>>>>>
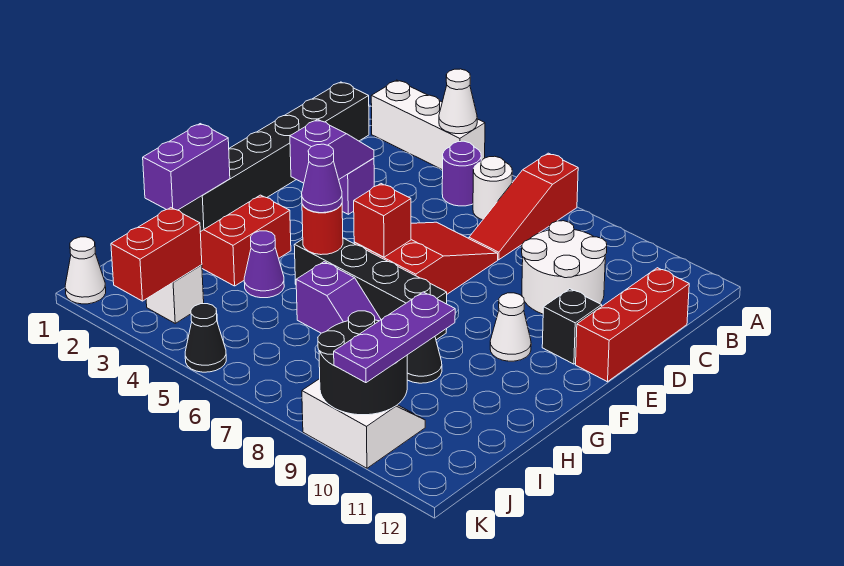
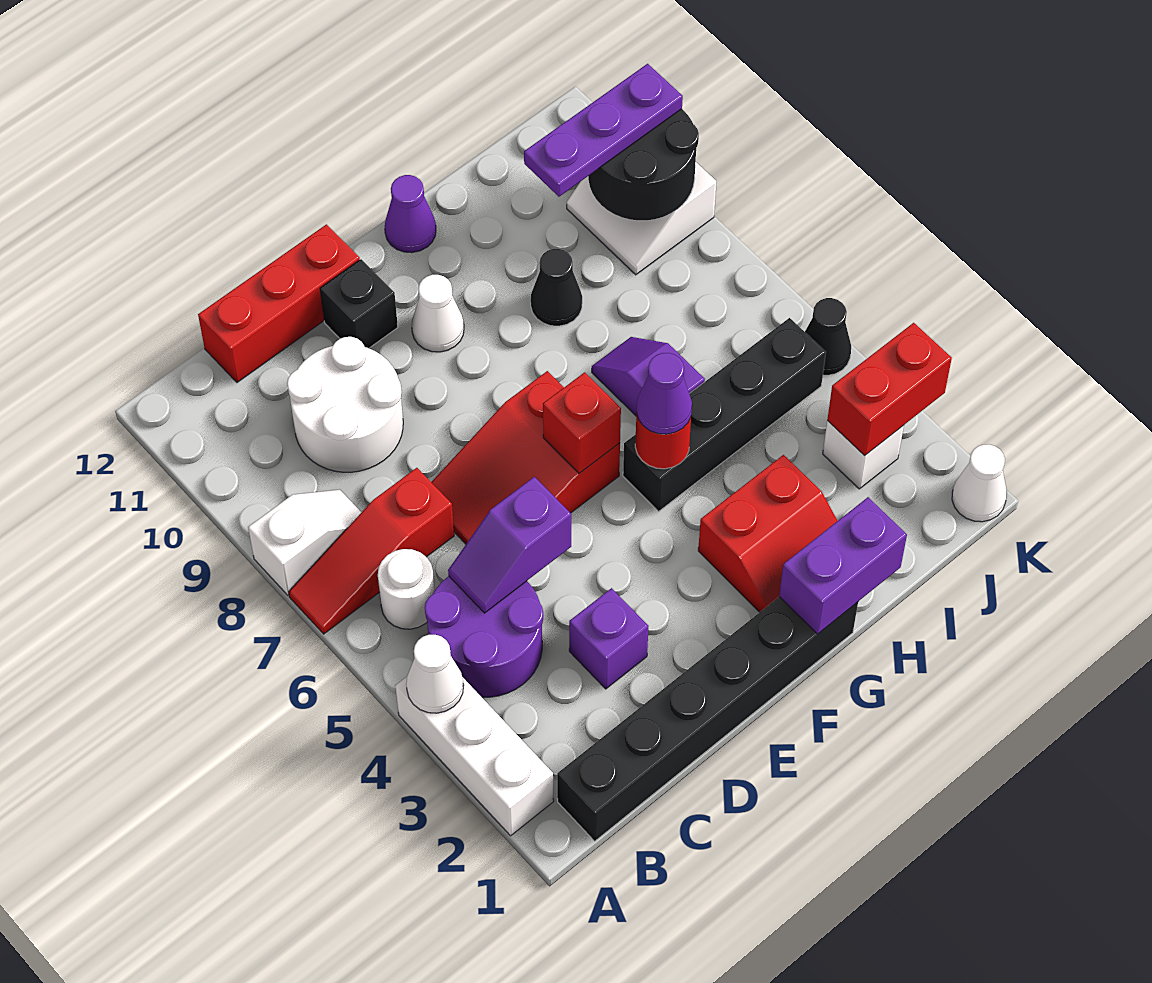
red slope A7:C7 level 1 top A -> red slope A7:C7 level 1 top C
none -> white slope A8:B8 level 1 top A
purple round brick B5 level 1 -> purple round brick B4:C5 level 1
purple slope D3:E3 level 2 top E -> purple slope C5:D5 level 2 top D
black brick G5:G8 level 1 -> black brick G5:J5 level 1
purple cone H4 level 1 -> purple cone G12 level 1

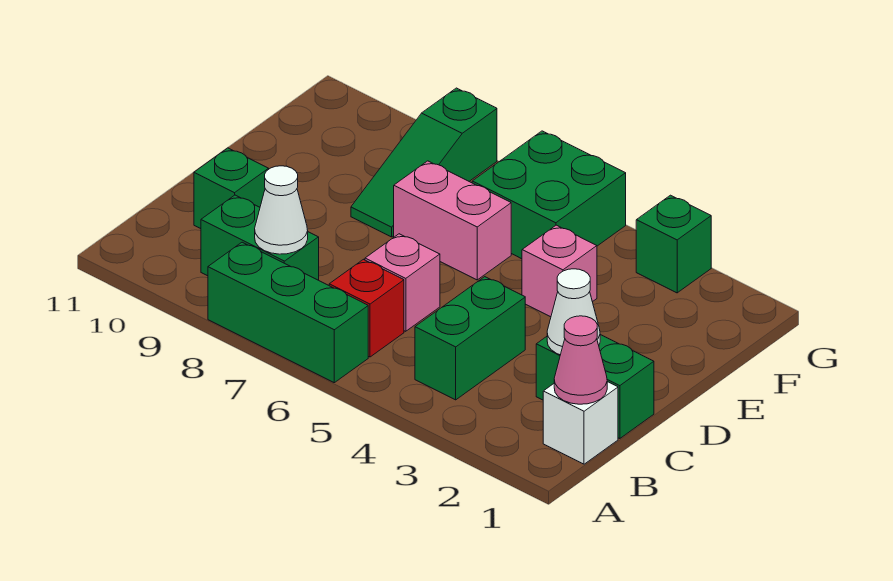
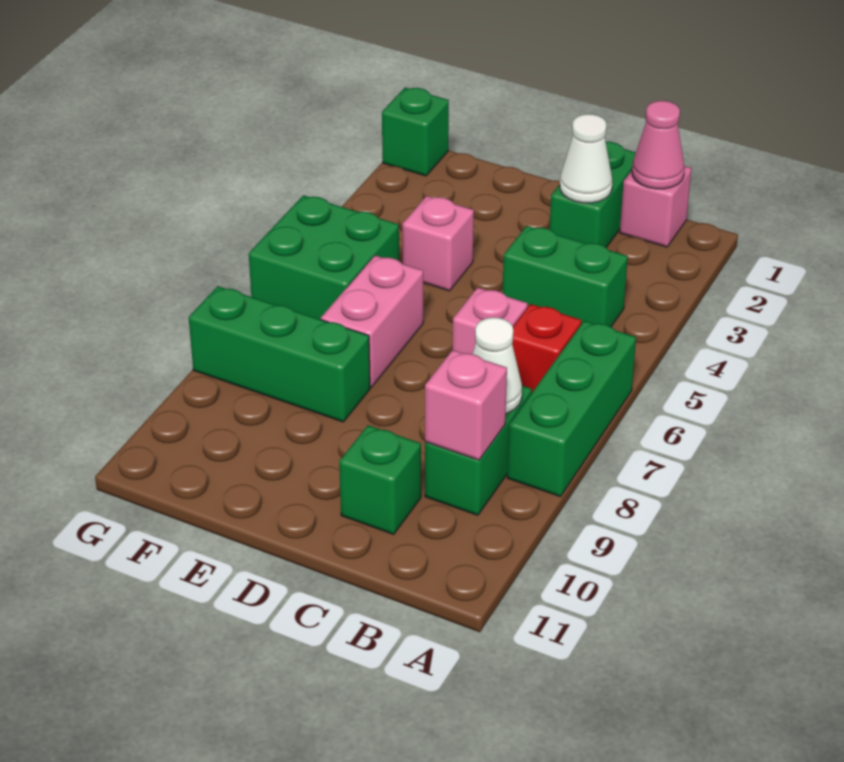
white brick B1 level 1 -> pink brick B1 level 1
none -> pink brick B9 level 2
green slope E8:G8 level 1 top G -> green brick E8:G8 level 1
green brick G3 level 1 -> green brick G1 level 1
<<<<<
Print every line above once more, exactly. Omit the pictures.

▸ **Solution below**:
red slope A7:C7 level 1 top A -> red slope A7:C7 level 1 top C
none -> white slope A8:B8 level 1 top A
purple round brick B5 level 1 -> purple round brick B4:C5 level 1
purple slope D3:E3 level 2 top E -> purple slope C5:D5 level 2 top D
black brick G5:G8 level 1 -> black brick G5:J5 level 1
purple cone H4 level 1 -> purple cone G12 level 1

white brick B1 level 1 -> pink brick B1 level 1
none -> pink brick B9 level 2
green slope E8:G8 level 1 top G -> green brick E8:G8 level 1
green brick G3 level 1 -> green brick G1 level 1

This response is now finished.